Records from a dataset:
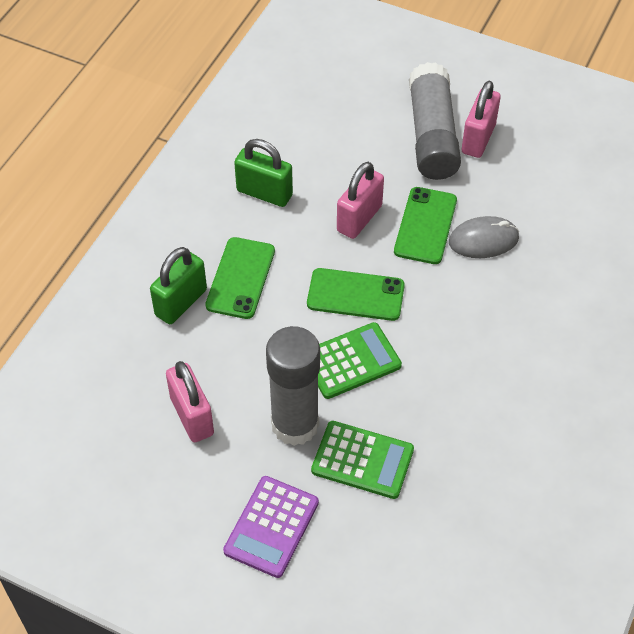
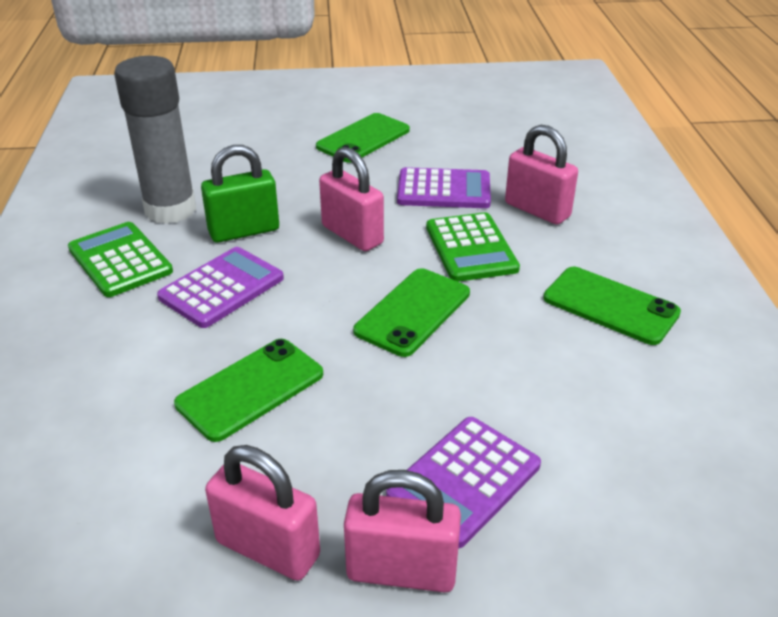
green padlock: 2 -> 1
green phone: 3 -> 4
grey glue stick: 2 -> 1
grey mouse: 1 -> 0
pink padlock: 3 -> 4
purple calculator: 1 -> 3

**WHAT YOU ARE ASKED TO DO:** Repeat the data word for word. Images are not part of the copy.

**ANSWER BELOW:**
green padlock: 2 -> 1
green phone: 3 -> 4
grey glue stick: 2 -> 1
grey mouse: 1 -> 0
pink padlock: 3 -> 4
purple calculator: 1 -> 3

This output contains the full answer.